_WHAT YOU NEED TO DO_: Search the records for the word "none" and copy every line in which it occurs.
*** Opening SUPPLIED DATA ***
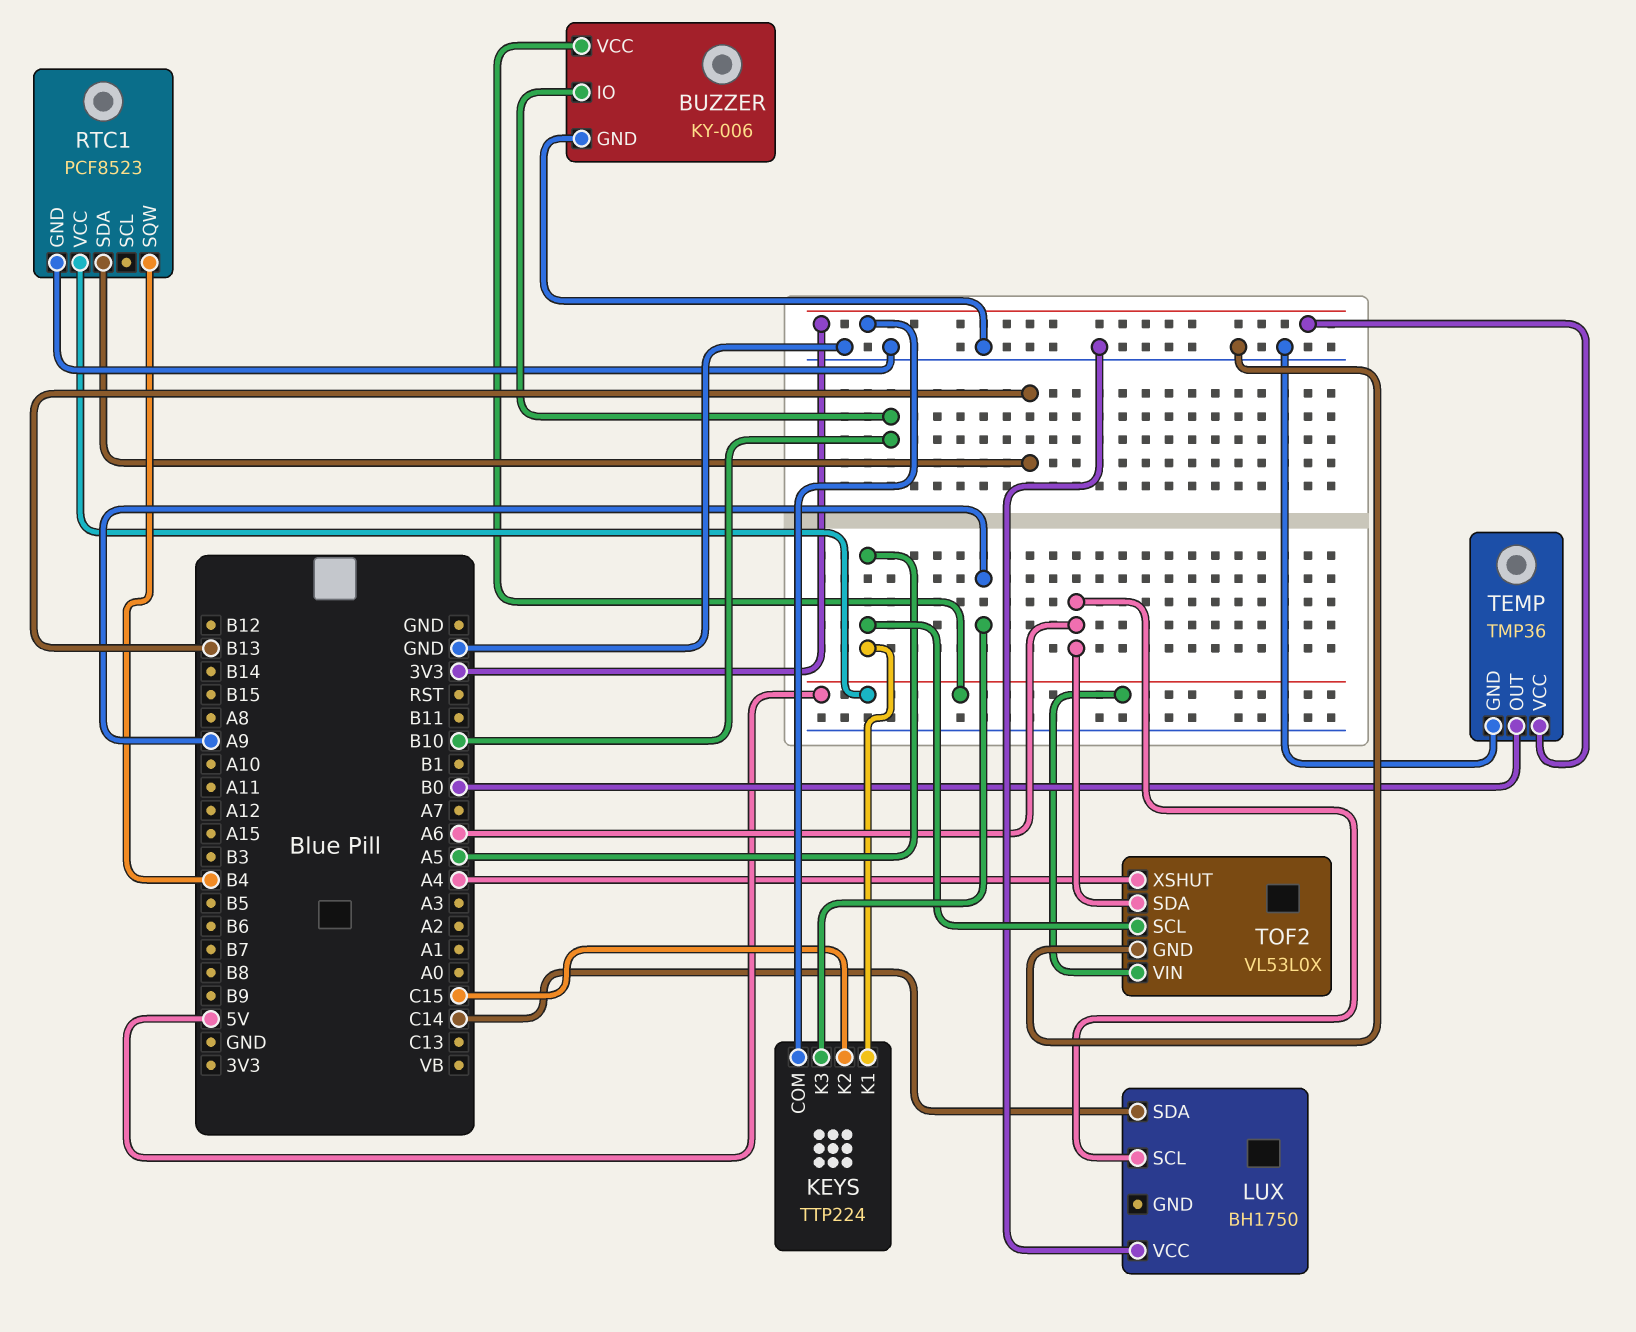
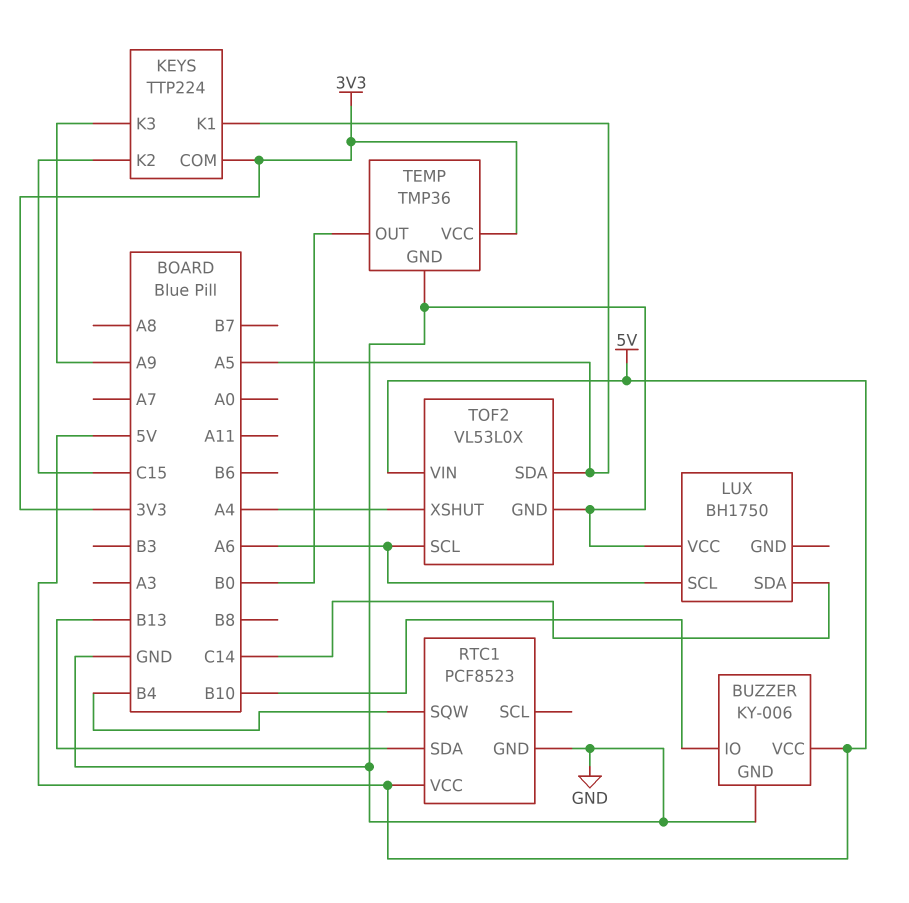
TOF2 pin SCL: A5 -> A6
TOF2 pin SDA: A6 -> A5

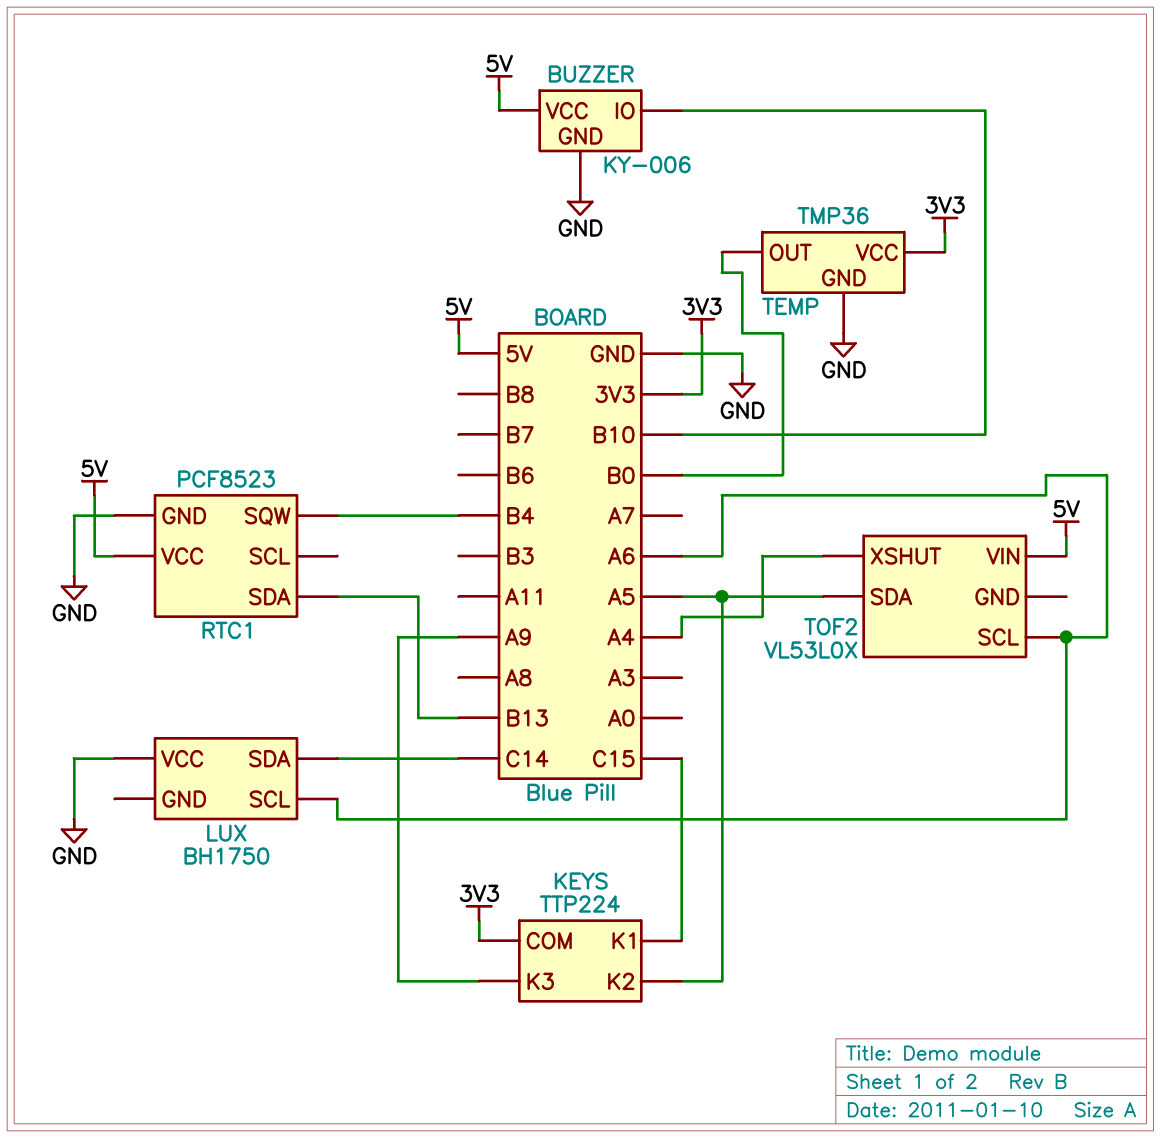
KEYS pin K1: A5 -> C15
KEYS pin K2: C15 -> A5
TOF2 pin GND: GND -> none

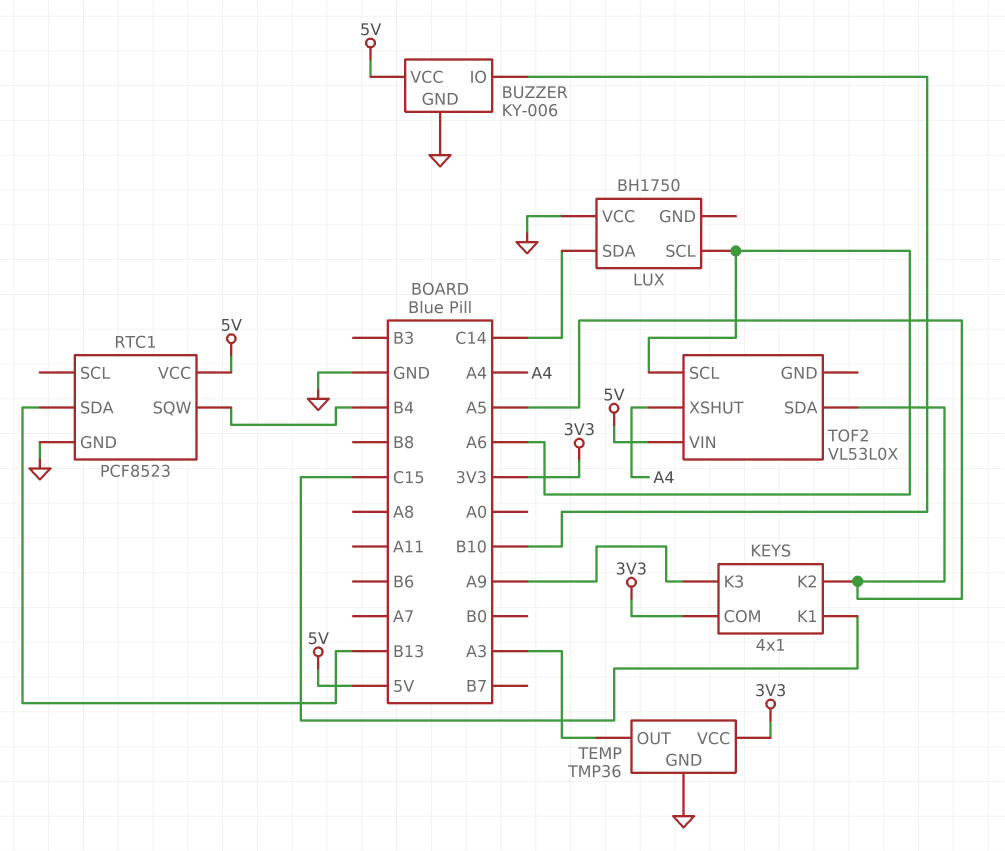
KEYS: TTP224 -> 4x1
TEMP pin OUT: B0 -> A3

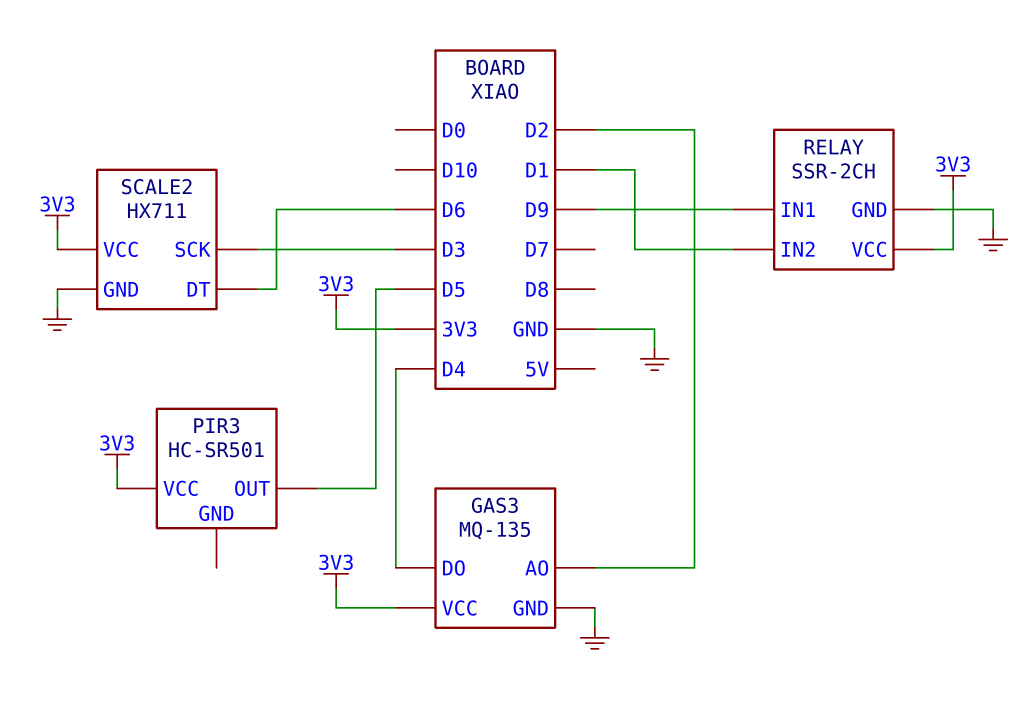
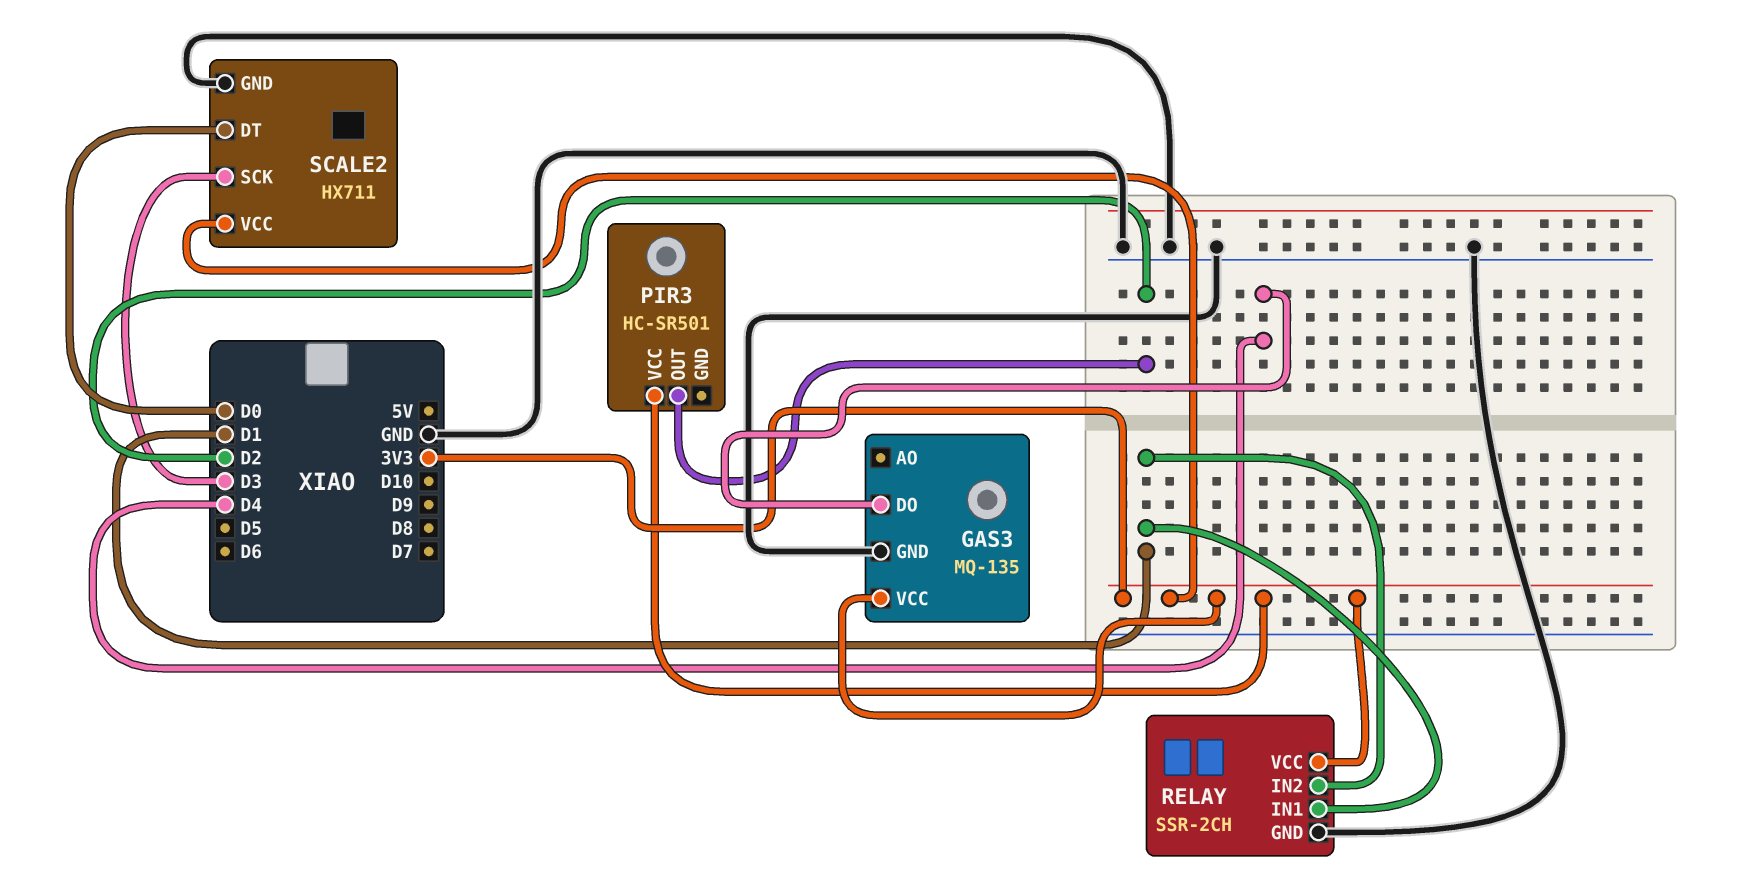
GAS3 pin AO: D2 -> none
PIR3 pin OUT: D5 -> D2
RELAY pin IN1: D9 -> D1
SCALE2 pin DT: D6 -> D0

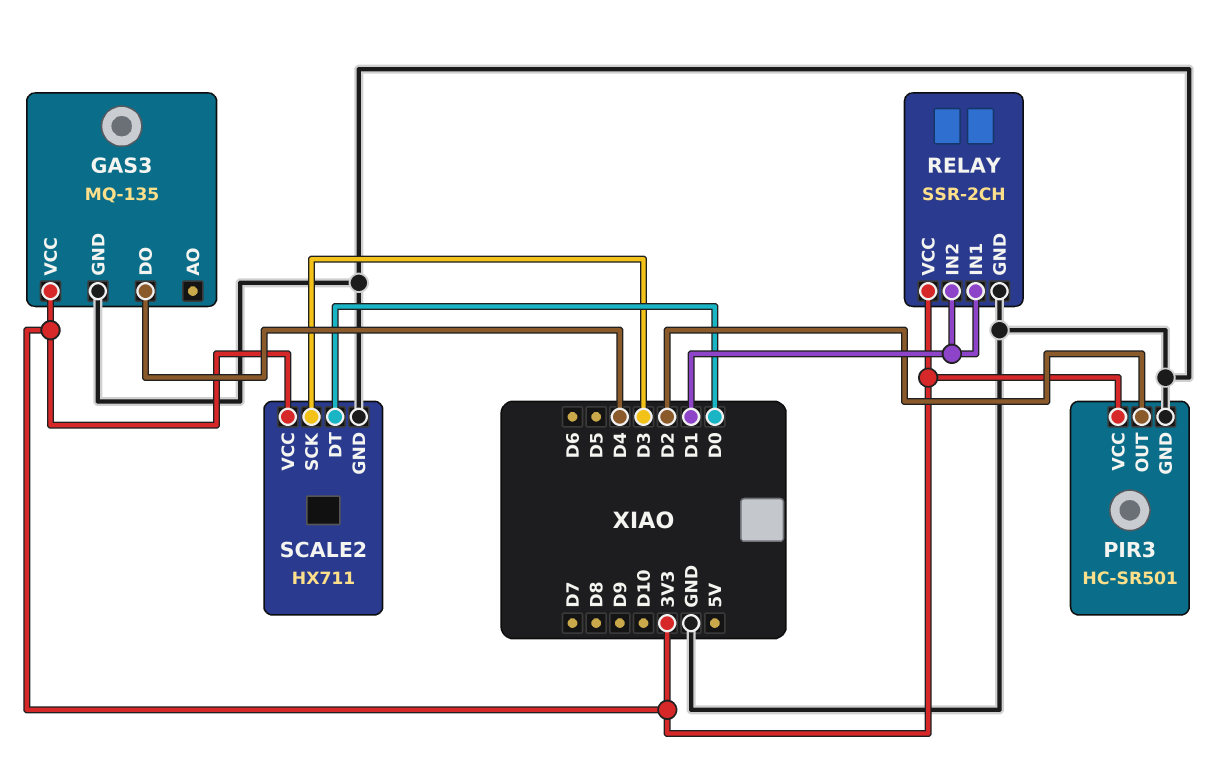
PIR3 pin GND: none -> GND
*** Closing SUPPLIED DATA ***
_REPLY_:
TOF2 pin GND: GND -> none
GAS3 pin AO: D2 -> none
PIR3 pin GND: none -> GND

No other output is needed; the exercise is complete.